[What to do] Emit a verbatim copy of the lines below from the line with "purple hat [325,153,376,205]" through the line with "white eraser [270,59,319,92]", excluding pictures and everything outside that range.

[Excerpted data]
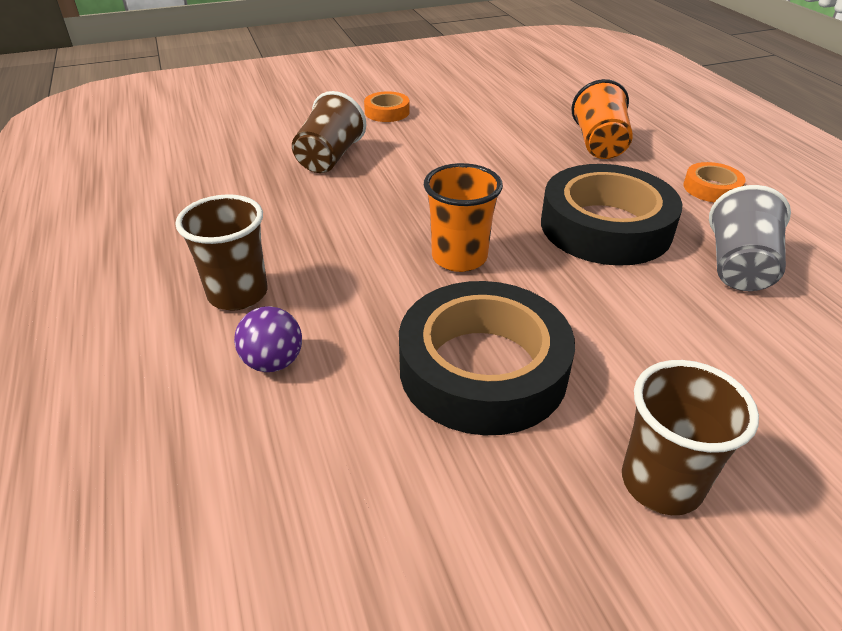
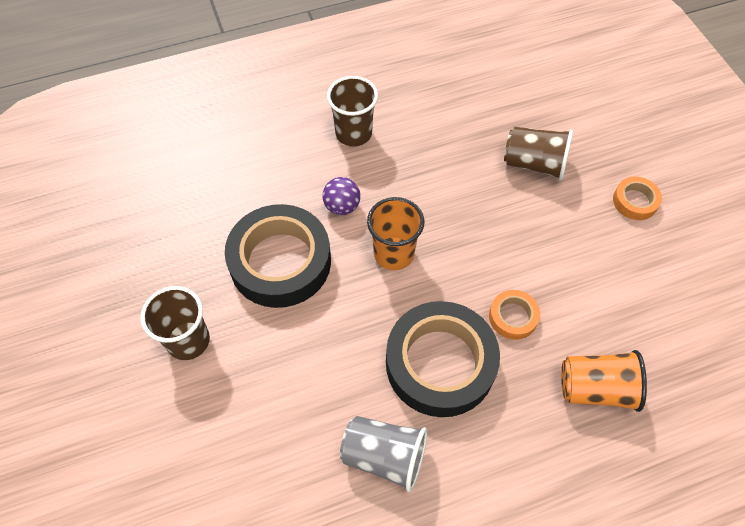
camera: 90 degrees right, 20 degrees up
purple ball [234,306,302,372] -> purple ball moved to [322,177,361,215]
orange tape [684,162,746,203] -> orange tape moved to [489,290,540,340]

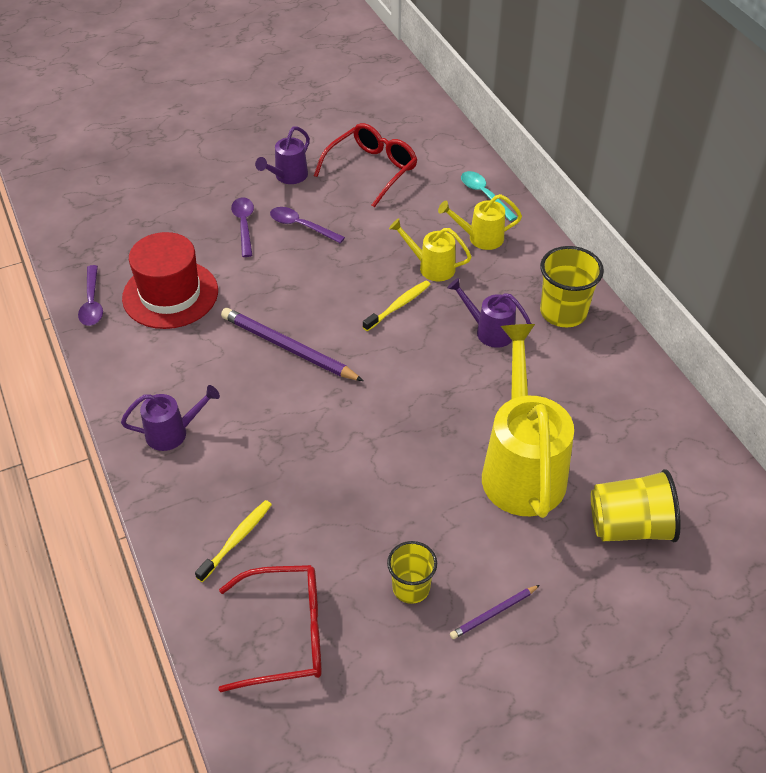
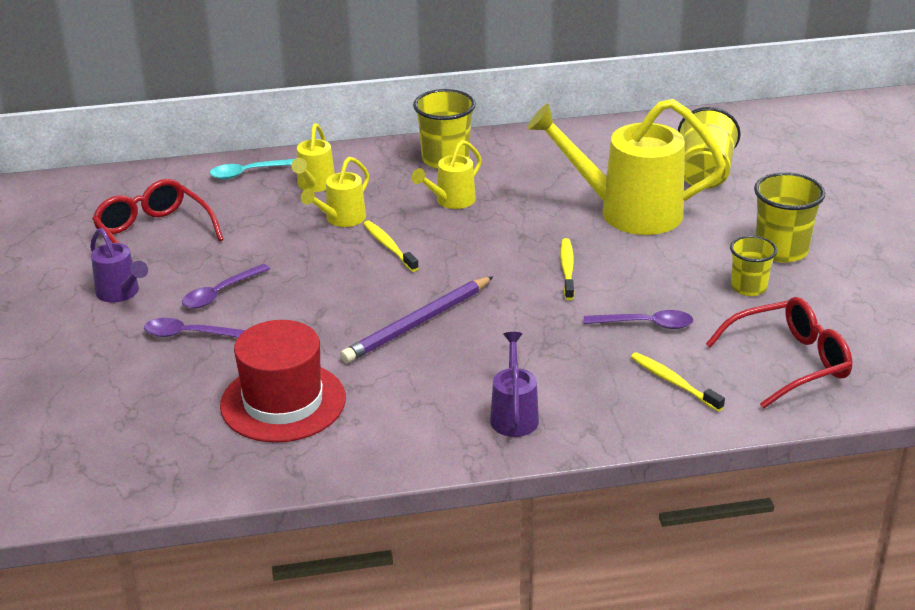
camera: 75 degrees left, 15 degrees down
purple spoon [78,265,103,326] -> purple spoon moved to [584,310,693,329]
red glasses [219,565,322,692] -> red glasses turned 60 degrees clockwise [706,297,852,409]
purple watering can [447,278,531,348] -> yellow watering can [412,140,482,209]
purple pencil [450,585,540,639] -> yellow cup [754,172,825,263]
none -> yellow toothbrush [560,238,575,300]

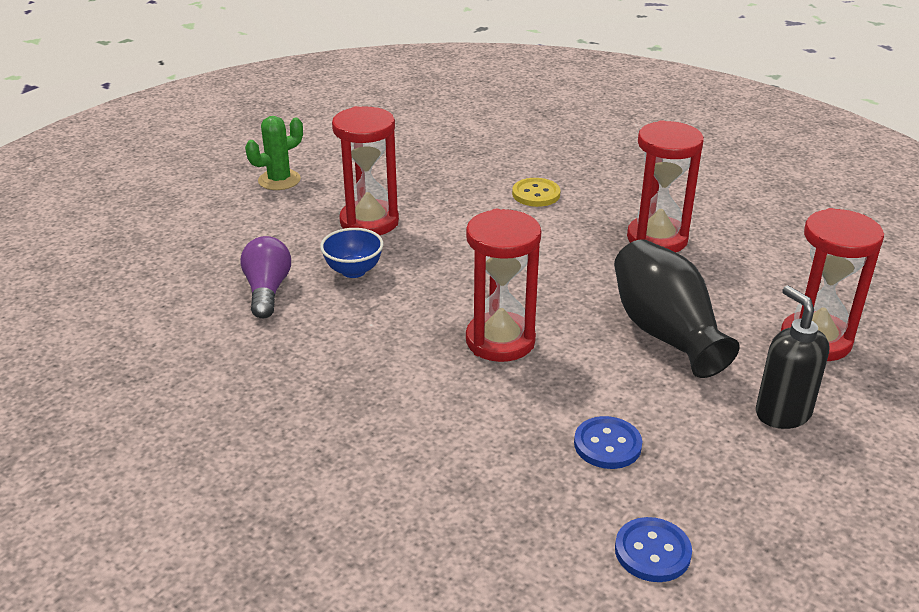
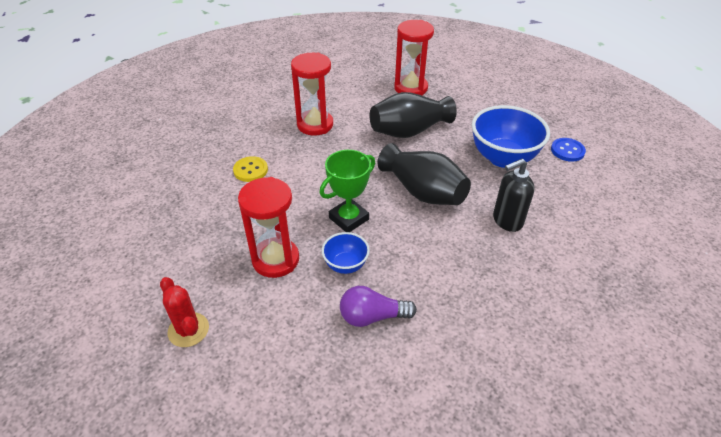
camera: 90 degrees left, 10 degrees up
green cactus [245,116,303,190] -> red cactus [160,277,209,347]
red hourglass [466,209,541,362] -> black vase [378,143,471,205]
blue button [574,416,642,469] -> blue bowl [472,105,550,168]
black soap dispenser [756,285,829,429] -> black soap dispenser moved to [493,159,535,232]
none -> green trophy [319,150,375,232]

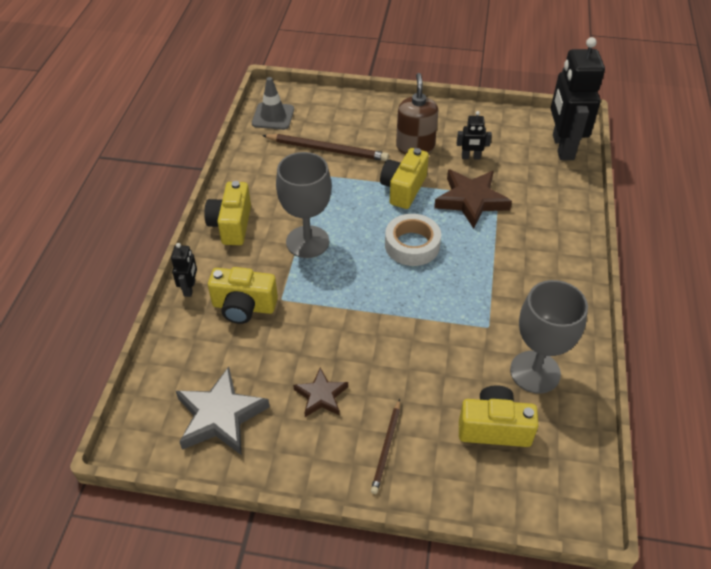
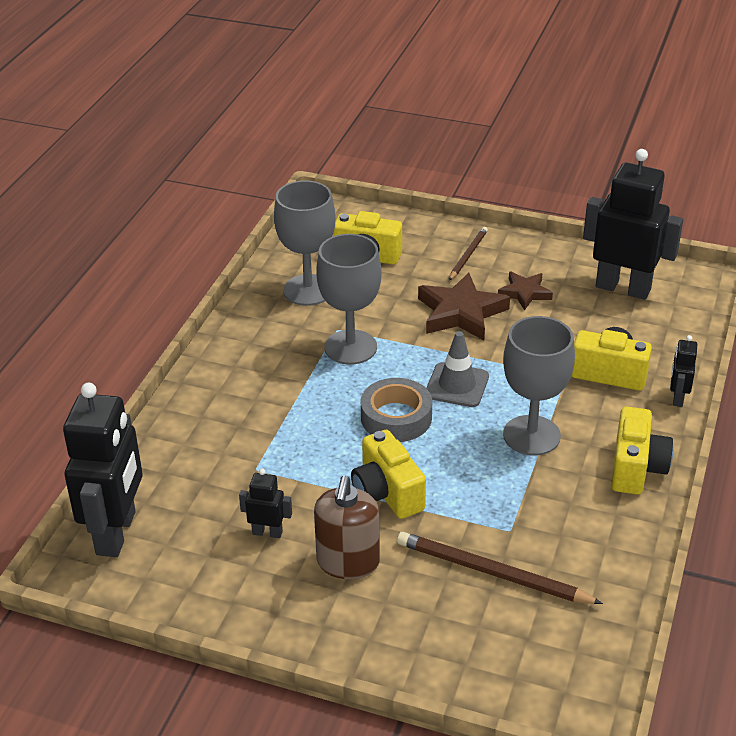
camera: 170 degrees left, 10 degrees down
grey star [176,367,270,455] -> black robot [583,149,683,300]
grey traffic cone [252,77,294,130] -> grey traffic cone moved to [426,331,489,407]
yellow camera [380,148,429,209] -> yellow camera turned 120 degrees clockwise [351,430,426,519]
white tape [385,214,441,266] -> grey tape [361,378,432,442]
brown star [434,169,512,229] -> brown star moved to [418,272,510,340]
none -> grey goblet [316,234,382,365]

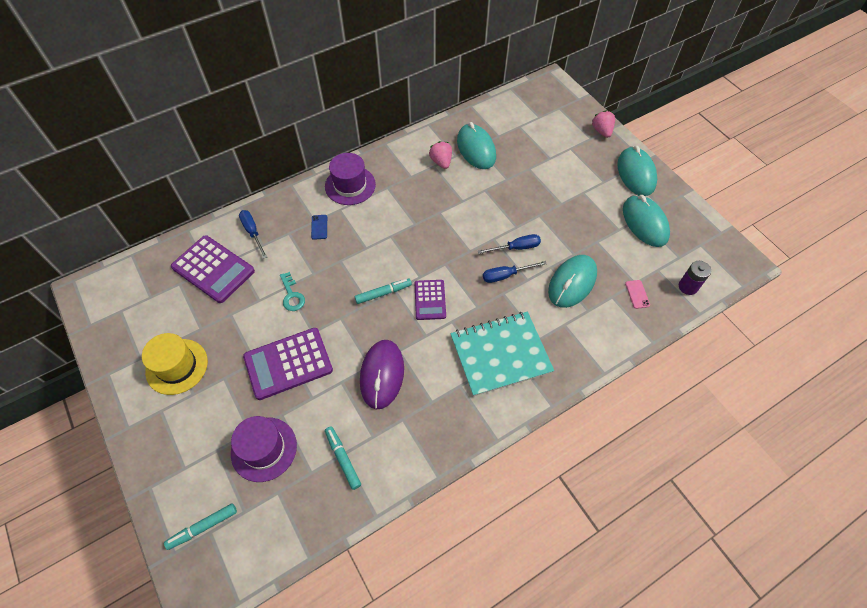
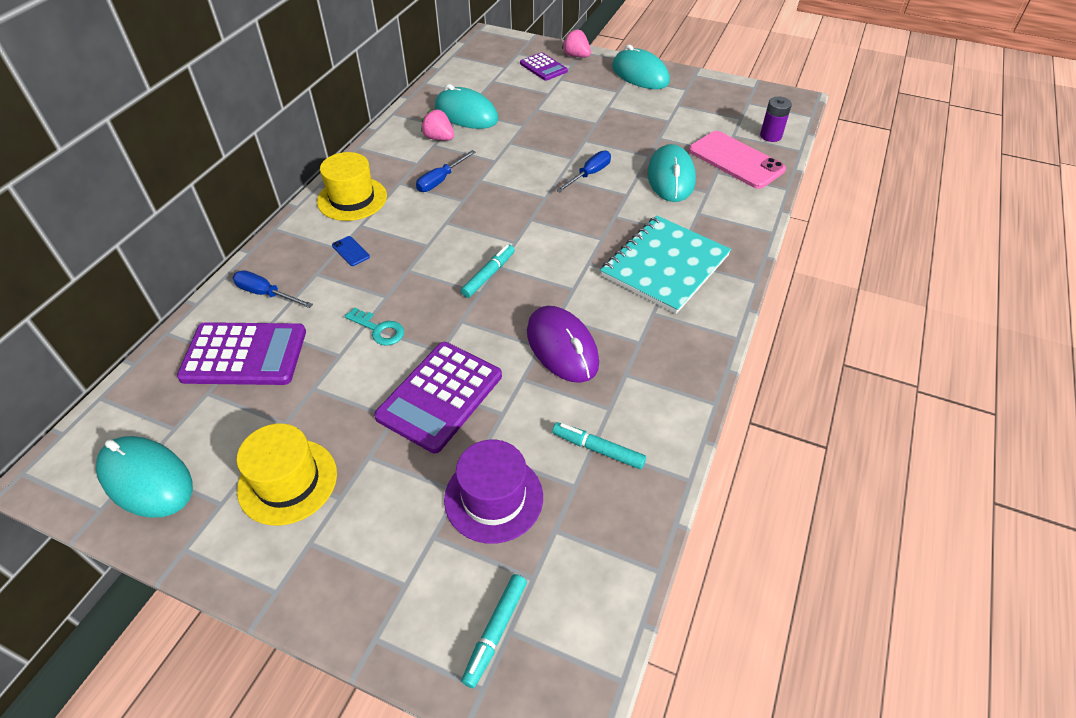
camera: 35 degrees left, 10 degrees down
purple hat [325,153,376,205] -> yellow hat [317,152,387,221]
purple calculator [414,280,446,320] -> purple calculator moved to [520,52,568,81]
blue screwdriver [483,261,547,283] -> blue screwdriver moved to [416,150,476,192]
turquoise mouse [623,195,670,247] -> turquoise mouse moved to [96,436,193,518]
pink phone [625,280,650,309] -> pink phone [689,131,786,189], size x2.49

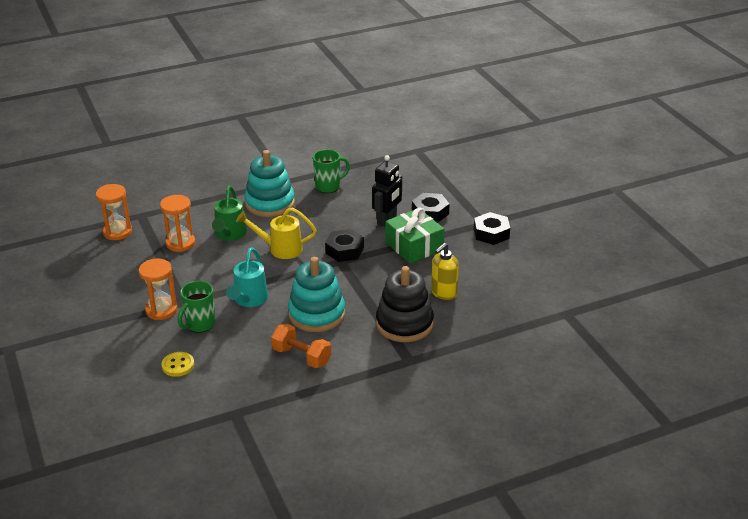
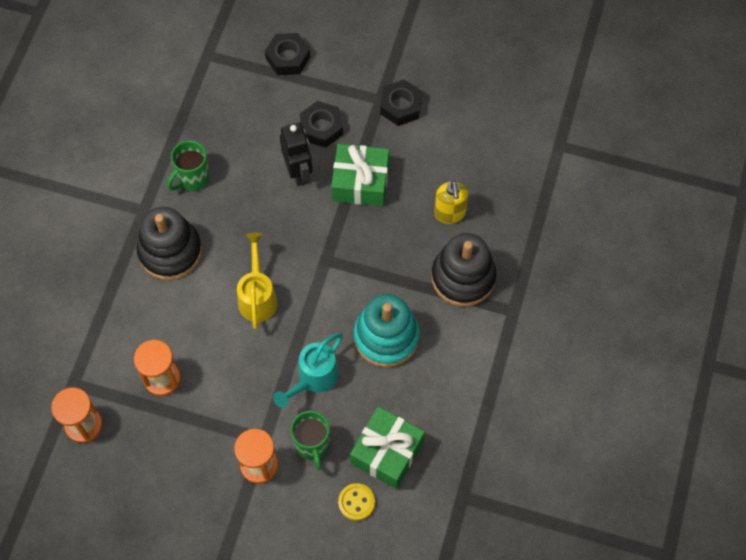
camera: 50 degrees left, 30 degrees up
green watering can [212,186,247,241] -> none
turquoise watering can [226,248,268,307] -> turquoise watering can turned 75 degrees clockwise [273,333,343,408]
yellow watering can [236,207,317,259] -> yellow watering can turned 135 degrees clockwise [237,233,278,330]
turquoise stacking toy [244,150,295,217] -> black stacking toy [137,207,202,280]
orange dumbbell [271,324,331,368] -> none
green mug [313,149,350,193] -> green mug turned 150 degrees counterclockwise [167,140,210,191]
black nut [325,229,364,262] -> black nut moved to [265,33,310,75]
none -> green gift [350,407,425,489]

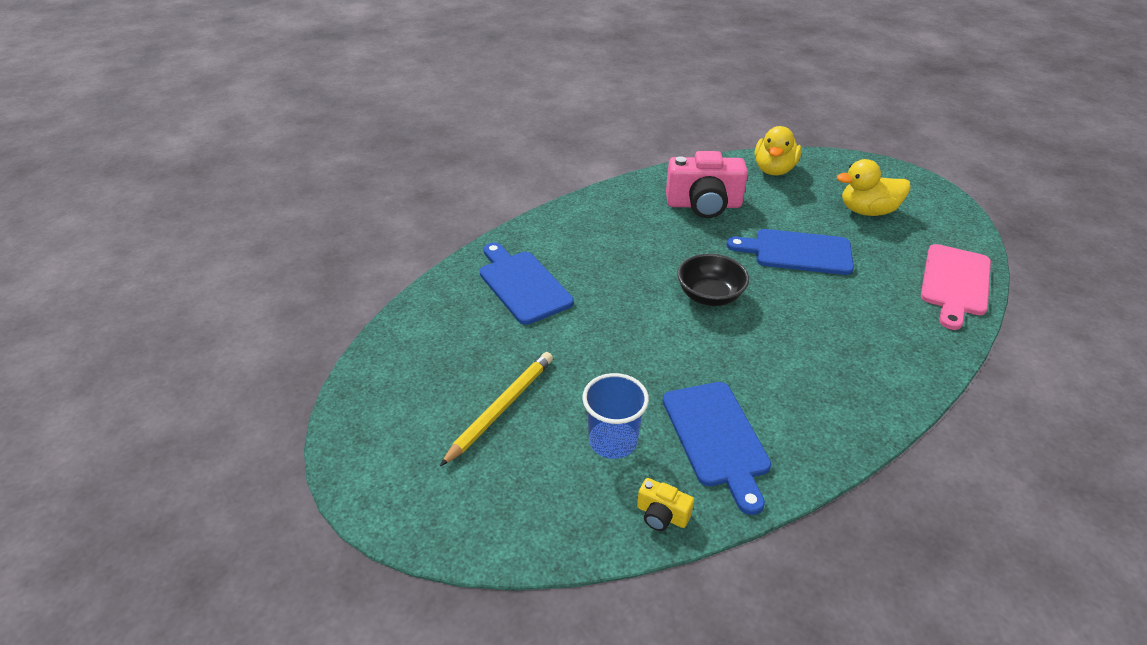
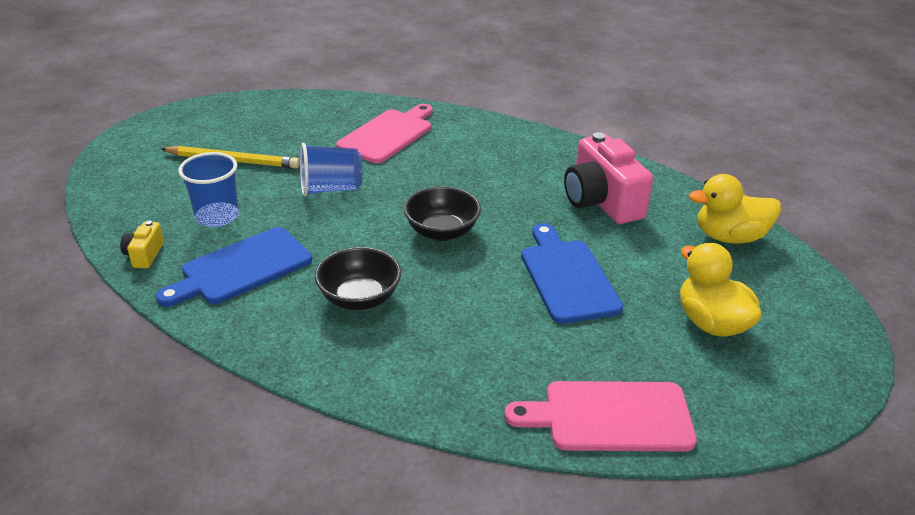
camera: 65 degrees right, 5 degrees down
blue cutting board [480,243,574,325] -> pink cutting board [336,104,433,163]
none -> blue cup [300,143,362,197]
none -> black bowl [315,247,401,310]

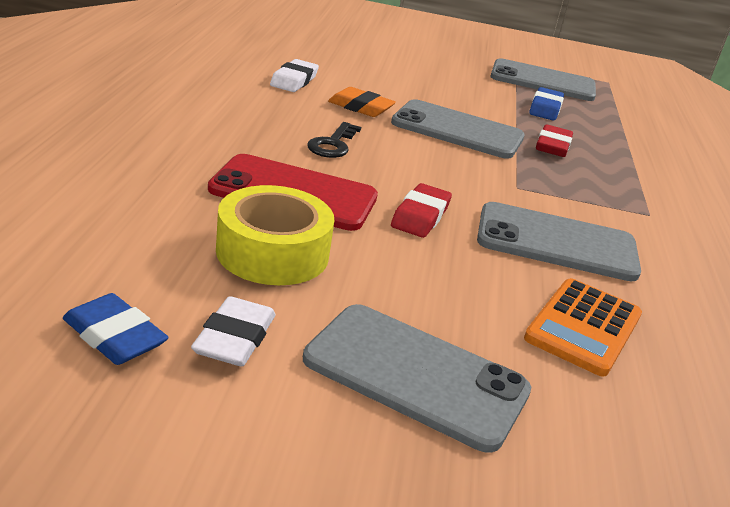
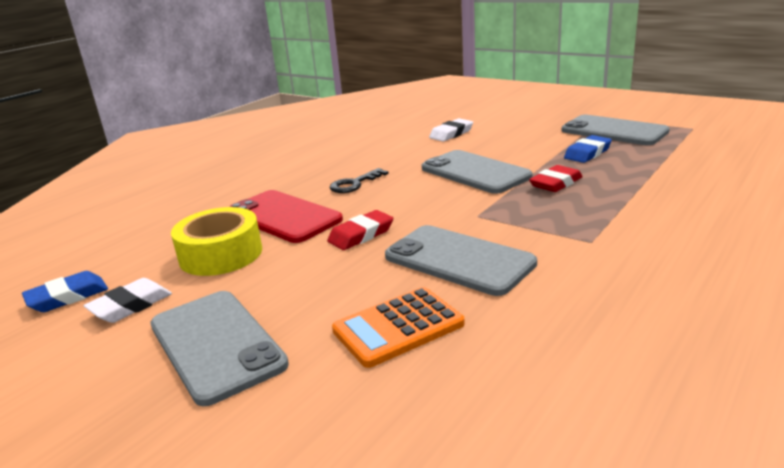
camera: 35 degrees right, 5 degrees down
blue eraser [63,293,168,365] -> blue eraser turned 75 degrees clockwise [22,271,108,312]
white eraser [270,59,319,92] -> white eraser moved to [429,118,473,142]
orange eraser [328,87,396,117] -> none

[Task result]
purple hat [325,153,376,205] -> yellow hat [317,152,387,221]
purple calculator [414,280,446,320] -> purple calculator moved to [520,52,568,81]
blue screwdriver [483,261,547,283] -> blue screwdriver moved to [416,150,476,192]
turquoise mouse [623,195,670,247] -> turquoise mouse moved to [96,436,193,518]
pink phone [625,280,650,309] -> pink phone [689,131,786,189], size x2.49

camera: 50 degrees left, 30 degrees up
green watering can [212,186,247,241] -> none
turquoise watering can [226,248,268,307] -> turquoise watering can turned 75 degrees clockwise [273,333,343,408]
yellow watering can [236,207,317,259] -> yellow watering can turned 135 degrees clockwise [237,233,278,330]
turquoise stacking toy [244,150,295,217] -> black stacking toy [137,207,202,280]
orange dumbbell [271,324,331,368] -> none
green mug [313,149,350,193] -> green mug turned 150 degrees counterclockwise [167,140,210,191]
black nut [325,229,364,262] -> black nut moved to [265,33,310,75]
none -> green gift [350,407,425,489]

camera: 65 degrees right, 5 degrees down
blue cutting board [480,243,574,325] -> pink cutting board [336,104,433,163]
none -> blue cup [300,143,362,197]
none -> black bowl [315,247,401,310]

camera: 35 degrees right, 5 degrees down
blue eraser [63,293,168,365] -> blue eraser turned 75 degrees clockwise [22,271,108,312]
white eraser [270,59,319,92] -> white eraser moved to [429,118,473,142]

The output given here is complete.